PROVIDED DATA Block Start

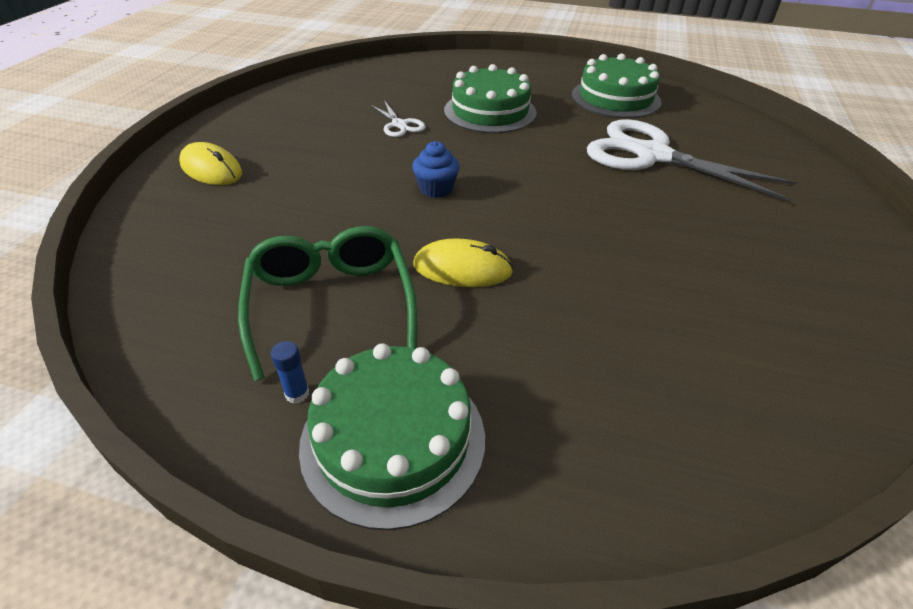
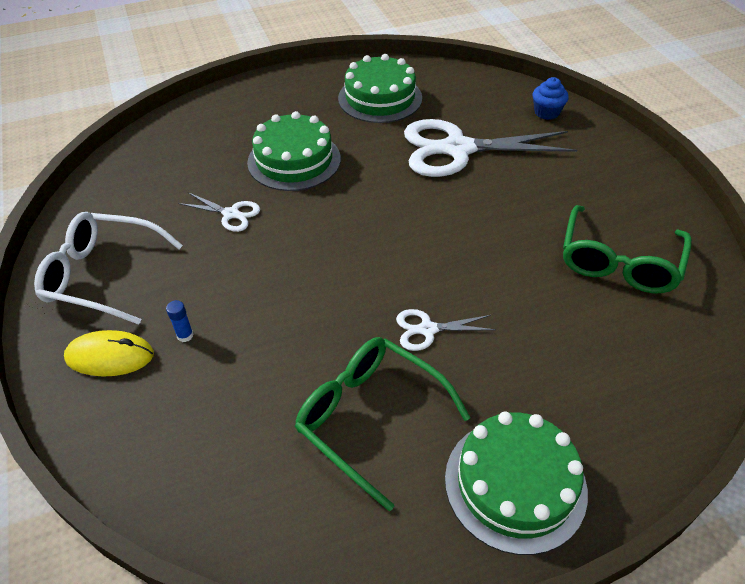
camera: 35 degrees left, 5 degrees up
(269, 124) = (103, 275): none -> white glasses
(297, 393) = (425, 499): blue glue stick -> blue glue stick (185, 335)
(436, 189) = (334, 267): blue cupcake -> blue cupcake (546, 112)
(462, 268) = (427, 329): yellow mouse -> white scissors
(743, 314) = (619, 262): none -> green glasses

PROVIDED DATA Block End

The images are to be left out while the entries are written out exactly.

camera: 35 degrees left, 5 degrees up
(269, 124) = (103, 275): none -> white glasses
(297, 393) = (425, 499): blue glue stick -> blue glue stick (185, 335)
(436, 189) = (334, 267): blue cupcake -> blue cupcake (546, 112)
(462, 268) = (427, 329): yellow mouse -> white scissors
(743, 314) = (619, 262): none -> green glasses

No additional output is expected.